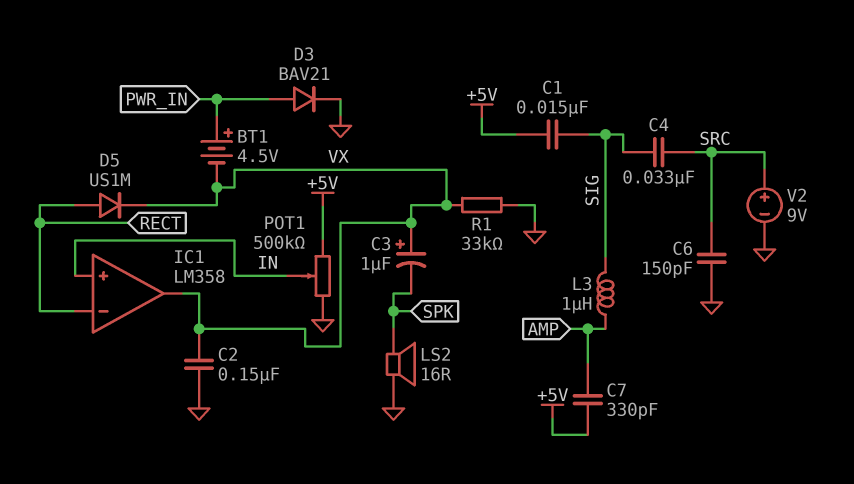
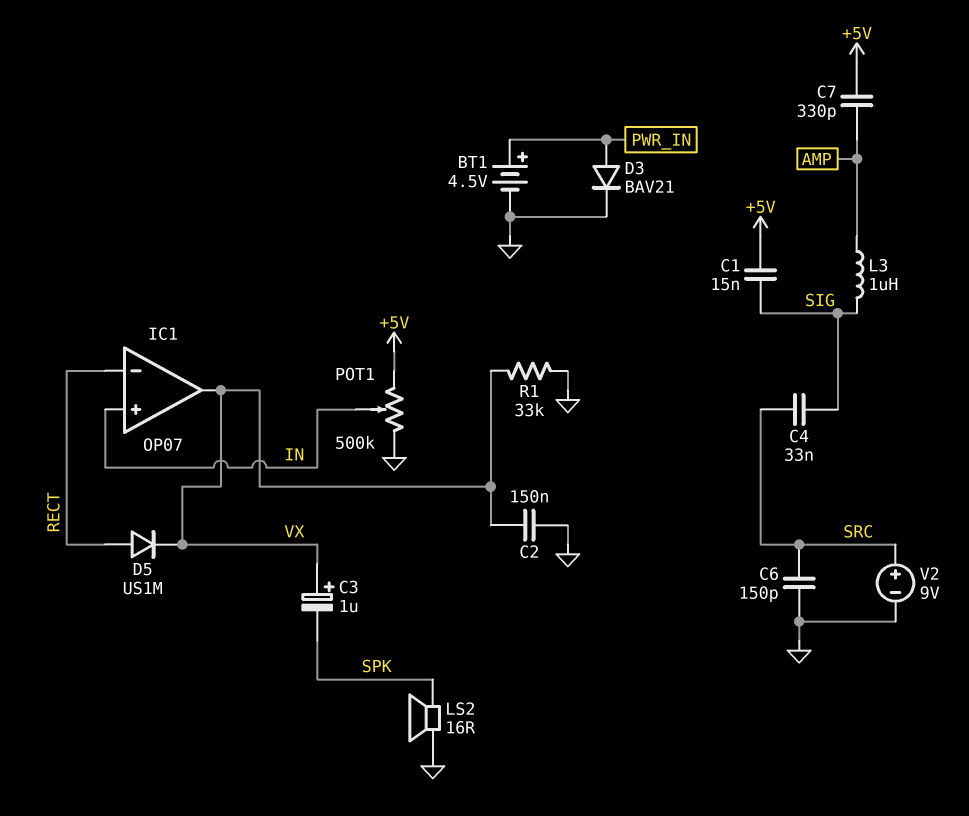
BT1: 4.5V (plus PWR_IN, minus VX) -> 4.5V (plus PWR_IN, minus GND)
IC1: LM358 -> OP07

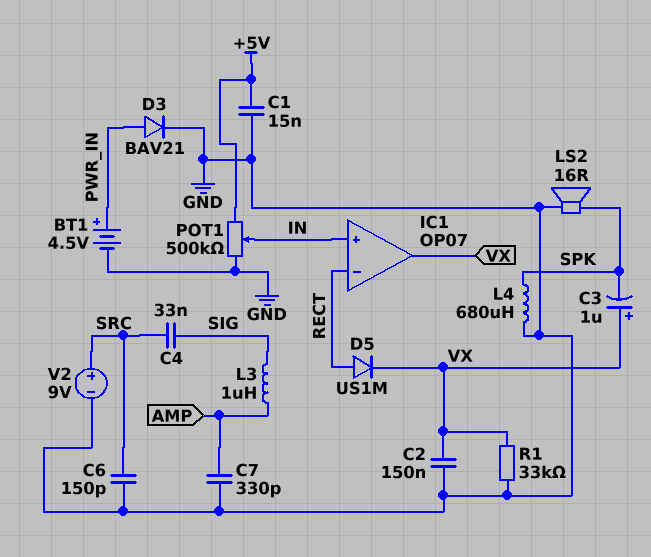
C1: 15nF (+5V, SIG) -> 15nF (+5V, GND)
C7: 330pF (+5V, AMP) -> 330pF (AMP, GND)
L4: none -> 680uH (GND, SPK)

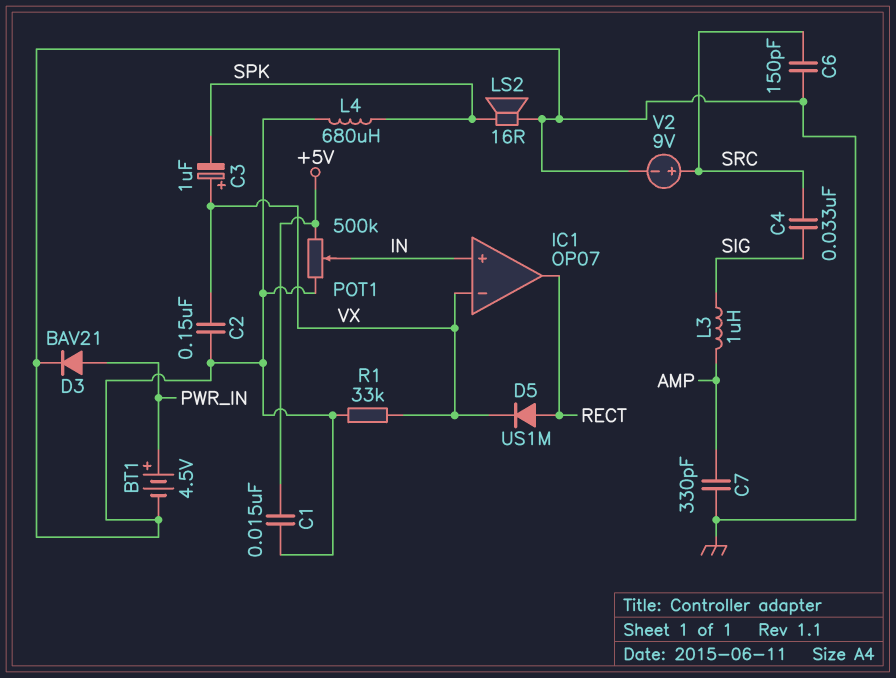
IC1 pin in-: RECT -> VX
IC1 pin out: VX -> RECT

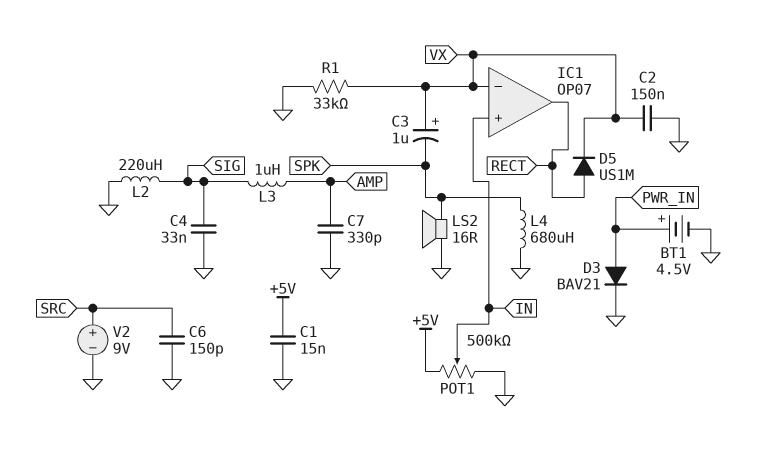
C4: 33nF (SIG, SRC) -> 33nF (GND, SIG)
L2: none -> 220uH (GND, SIG)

- ABOUT THIS TASK -
Please reproduce the lines exactly from the one containing "IC1: LM358 -> OP07" through the last line of the data above, and keep the pictures out.

- WRITTEN SOLUTION -
IC1: LM358 -> OP07

C1: 15nF (+5V, SIG) -> 15nF (+5V, GND)
C7: 330pF (+5V, AMP) -> 330pF (AMP, GND)
L4: none -> 680uH (GND, SPK)

IC1 pin in-: RECT -> VX
IC1 pin out: VX -> RECT

C4: 33nF (SIG, SRC) -> 33nF (GND, SIG)
L2: none -> 220uH (GND, SIG)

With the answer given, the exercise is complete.